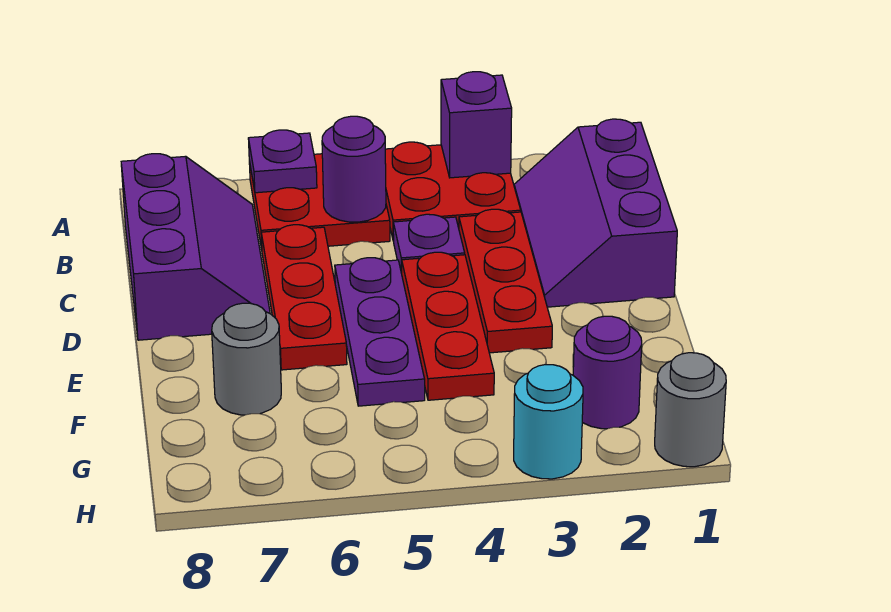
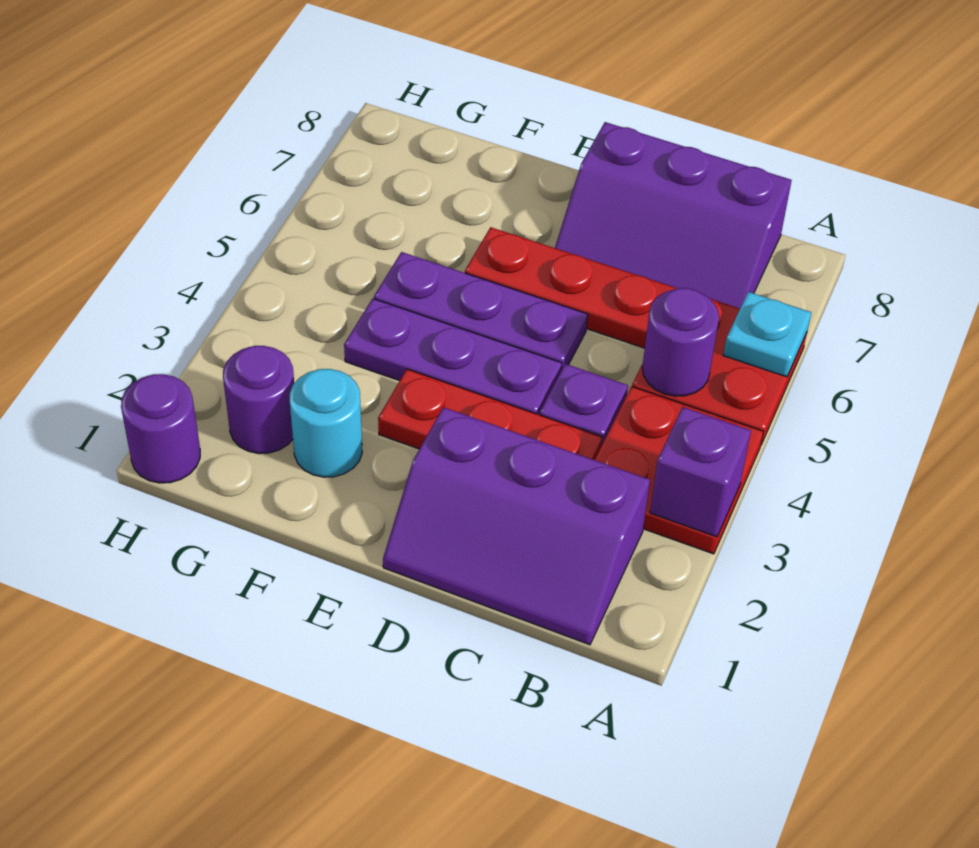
purple 1x1 plate [248,130,317,193] -> cyan 1x1 plate [723,292,811,377]
purple 2x3 slope [514,119,677,307] -> purple 2x3 slope turned to [383,407,650,645]
red 1x3 plate [402,252,494,400] -> purple 1x3 plate [344,299,562,415]
grey 1x1 round brick [212,303,281,415] -> none
grey 1x1 round brick [655,353,726,467] -> purple 1x1 round brick [121,374,200,483]
cyan 1x1 round brick [514,365,583,479] -> cyan 1x1 round brick moved to [290,369,362,477]

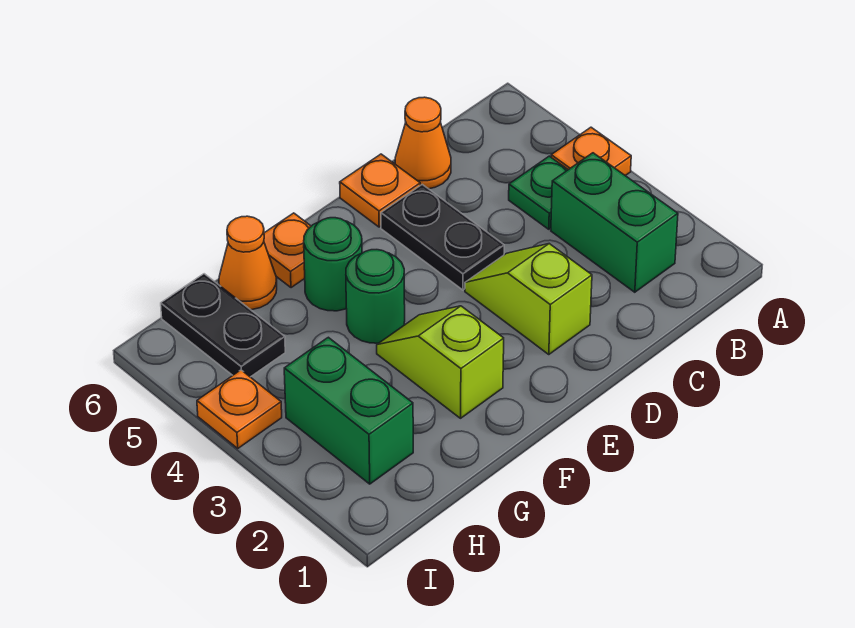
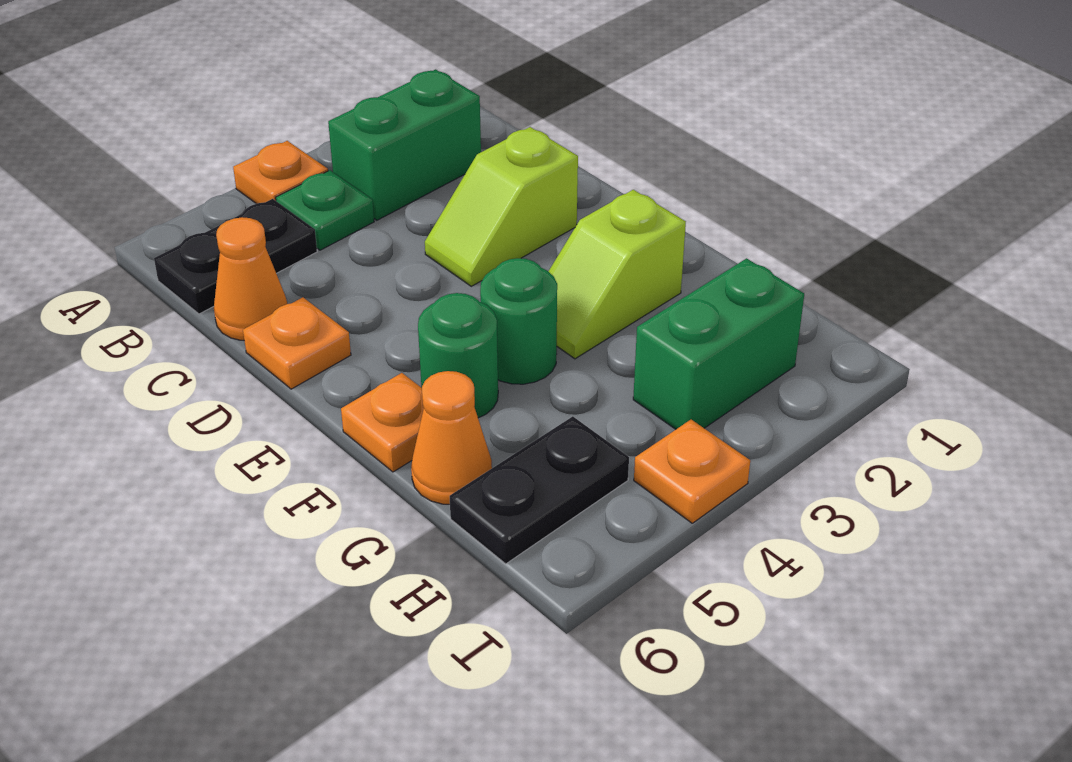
black 1x2 plate [381,184,504,290] -> black 1x2 plate moved to [154,199,317,314]

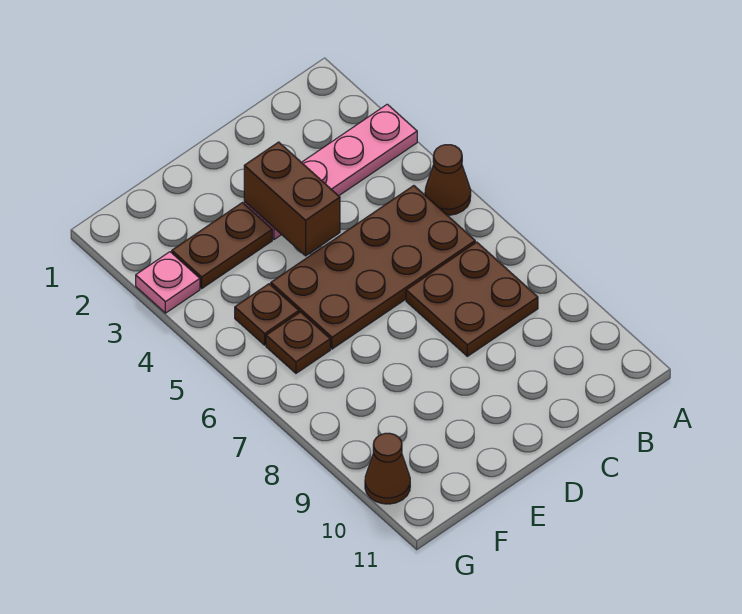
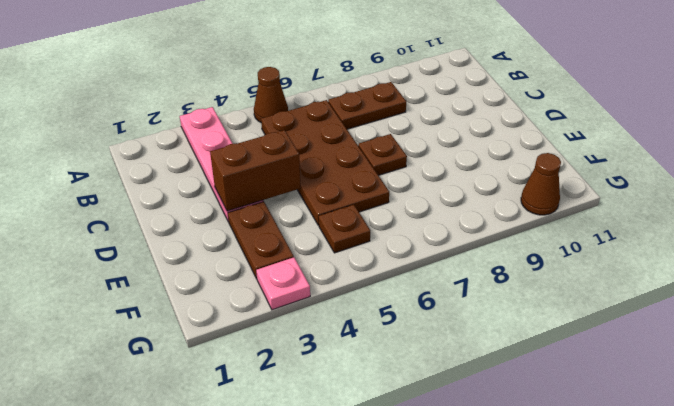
brown 2x2 plate [406,242,538,356] -> brown 1x2 plate [328,82,406,129]
brown 1x1 plate [266,312,330,373] -> brown 1x1 plate moved to [358,134,407,175]

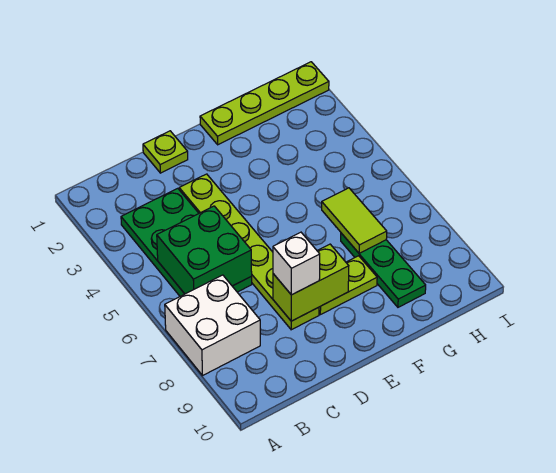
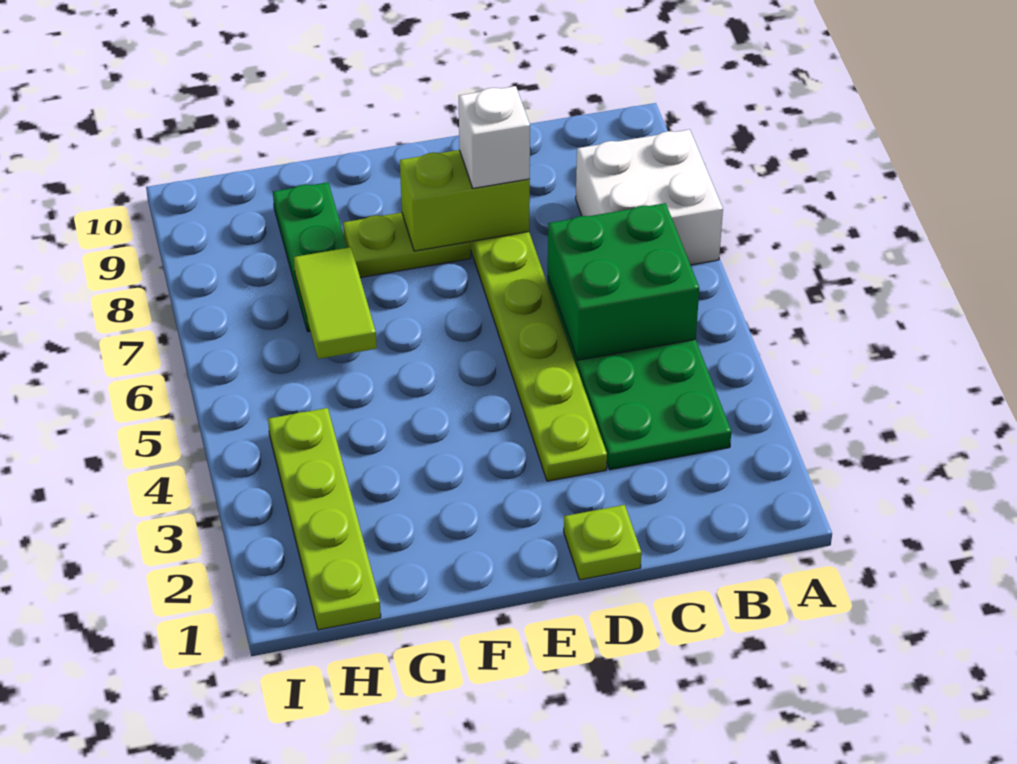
lime 1x4 plate [200,62,329,145] -> lime 1x4 plate turned to [268,408,381,630]

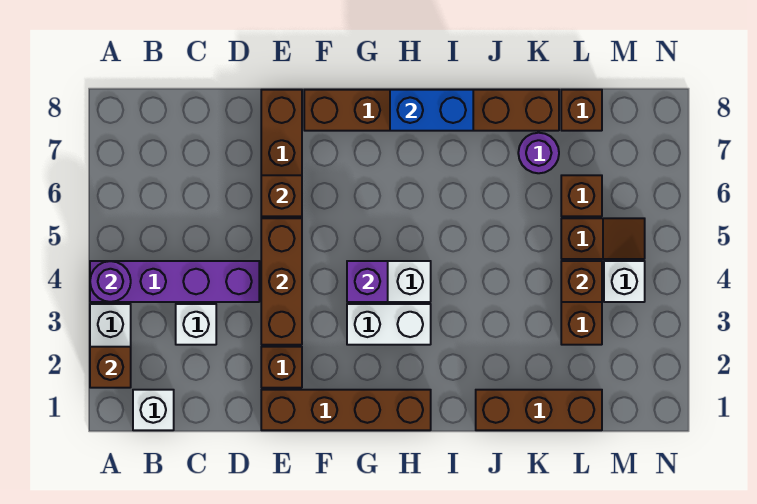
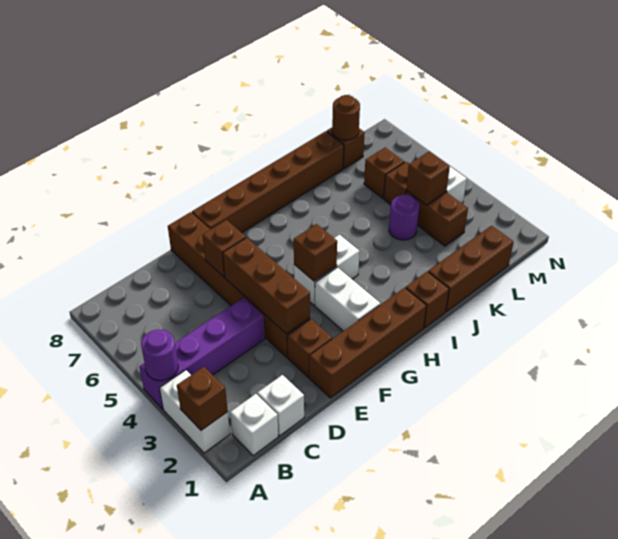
white 1x1 brick [176,304,216,345] -> white 1x1 brick moved to [257,375,304,436]
white 1x2 brick [347,304,431,345] -> white 1x2 brick turned to [315,267,380,331]
purple 1x1 brick [347,261,388,302] -> brown 1x1 brick [294,224,337,281]
blue 1x2 brick [390,90,473,131] -> none
none -> brown 1x1 brick [406,272,449,328]
purple 1x1 round brick [518,133,559,173] -> purple 1x1 round brick moved to [389,195,419,240]
none -> brown 1x1 round brick [332,95,360,140]

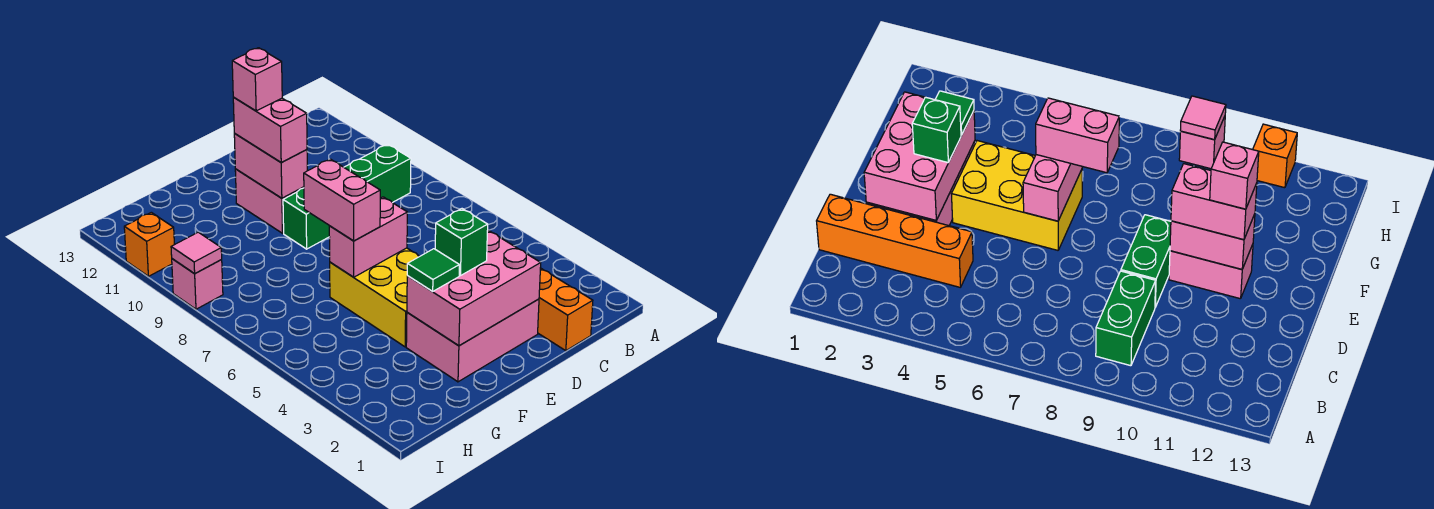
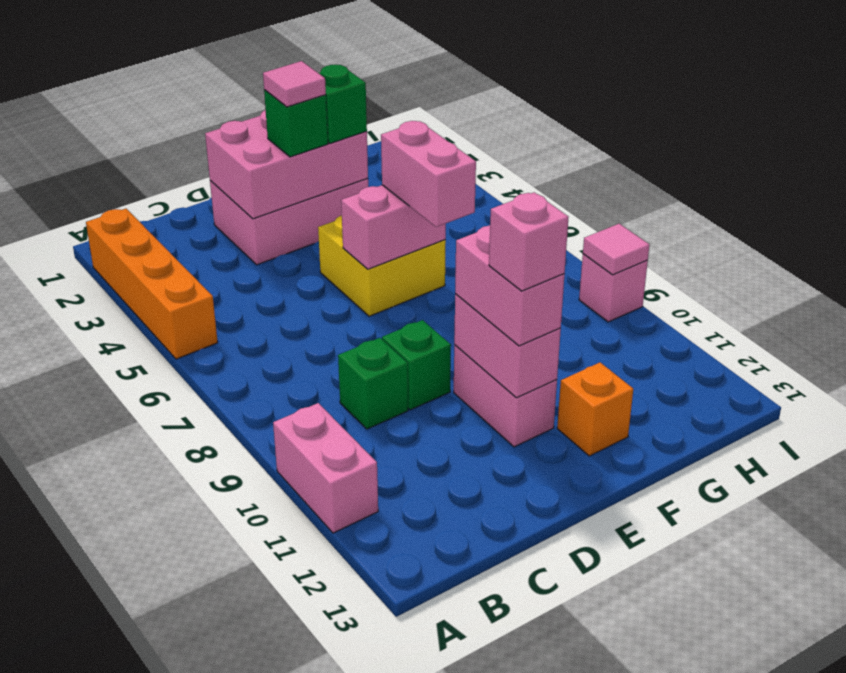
none -> pink 1x2 brick [273,403,378,533]
green 1x2 brick [344,144,411,203] -> green 1x1 brick [338,338,408,429]
orange 1x4 brick [538,268,593,351] -> orange 1x4 brick moved to [86,209,218,359]
green 1x2 brick [283,188,329,249] -> green 1x1 brick [382,320,451,410]
none -> pink 1x1 tile [263,61,326,107]
yellow 2x3 brick [330,248,420,347] -> yellow 2x2 brick [318,215,446,316]
green 1x1 tile [407,249,459,292] -> green 1x1 brick [319,64,367,143]
orange 1x1 brick [124,212,174,276] -> orange 1x1 brick moved to [557,362,633,456]

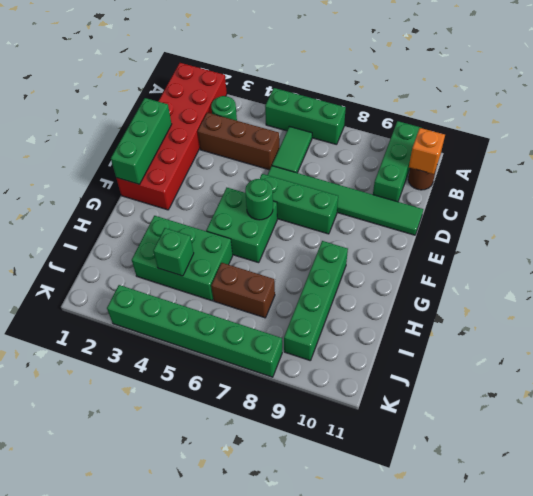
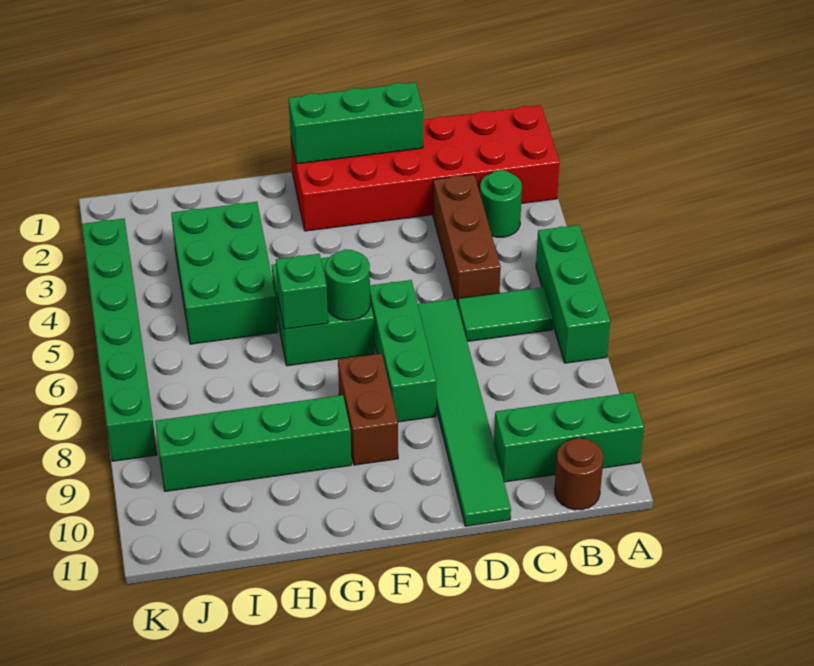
orange 1x1 brick [409,128,445,174] -> none
green 1x1 brick [153,228,194,276] -> green 1x1 brick moved to [276,254,328,329]
brown 1x2 brick [211,263,275,318] -> brown 1x2 brick moved to [338,354,398,465]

────────

## Your task
Could you copy every line from the records that mentions the word "grey"?

## Output of the task
grey 1x1 round brick [212,303,281,415] -> none
grey 1x1 round brick [655,353,726,467] -> purple 1x1 round brick [121,374,200,483]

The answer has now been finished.